▸ **Work item**
Each line from the one that contains "black hammer: 0 -> 2" to the end of the entries must be copied word for word, and only those lines.

▸ **Input for this task**
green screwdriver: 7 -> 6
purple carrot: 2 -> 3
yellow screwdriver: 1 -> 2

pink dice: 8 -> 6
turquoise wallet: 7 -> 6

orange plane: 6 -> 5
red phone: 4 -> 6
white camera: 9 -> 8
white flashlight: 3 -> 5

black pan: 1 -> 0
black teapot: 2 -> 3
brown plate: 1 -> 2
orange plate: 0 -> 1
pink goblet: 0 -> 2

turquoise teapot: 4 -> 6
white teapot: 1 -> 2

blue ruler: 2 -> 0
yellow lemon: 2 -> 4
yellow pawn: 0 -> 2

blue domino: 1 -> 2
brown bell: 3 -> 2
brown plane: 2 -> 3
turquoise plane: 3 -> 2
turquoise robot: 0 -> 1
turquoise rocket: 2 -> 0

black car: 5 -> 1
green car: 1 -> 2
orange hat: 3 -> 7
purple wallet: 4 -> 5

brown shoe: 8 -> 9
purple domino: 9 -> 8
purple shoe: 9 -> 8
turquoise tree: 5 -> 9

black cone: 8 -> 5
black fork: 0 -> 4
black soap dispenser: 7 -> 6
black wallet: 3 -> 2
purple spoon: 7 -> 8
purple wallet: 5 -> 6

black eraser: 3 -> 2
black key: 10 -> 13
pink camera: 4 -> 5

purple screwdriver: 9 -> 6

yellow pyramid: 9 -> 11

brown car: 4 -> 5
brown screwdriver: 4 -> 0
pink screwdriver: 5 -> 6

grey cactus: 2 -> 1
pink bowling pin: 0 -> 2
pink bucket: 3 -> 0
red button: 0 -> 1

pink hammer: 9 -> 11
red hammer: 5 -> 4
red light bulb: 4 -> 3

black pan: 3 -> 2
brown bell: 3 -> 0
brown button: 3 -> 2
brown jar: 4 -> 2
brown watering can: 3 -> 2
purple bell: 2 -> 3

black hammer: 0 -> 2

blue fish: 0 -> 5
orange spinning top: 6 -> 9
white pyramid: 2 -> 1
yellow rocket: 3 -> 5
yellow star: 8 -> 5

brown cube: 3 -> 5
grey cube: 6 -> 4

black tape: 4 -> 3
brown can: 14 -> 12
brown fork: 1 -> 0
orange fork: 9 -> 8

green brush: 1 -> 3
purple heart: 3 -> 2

▸ **Task solution**
black hammer: 0 -> 2

blue fish: 0 -> 5
orange spinning top: 6 -> 9
white pyramid: 2 -> 1
yellow rocket: 3 -> 5
yellow star: 8 -> 5

brown cube: 3 -> 5
grey cube: 6 -> 4

black tape: 4 -> 3
brown can: 14 -> 12
brown fork: 1 -> 0
orange fork: 9 -> 8

green brush: 1 -> 3
purple heart: 3 -> 2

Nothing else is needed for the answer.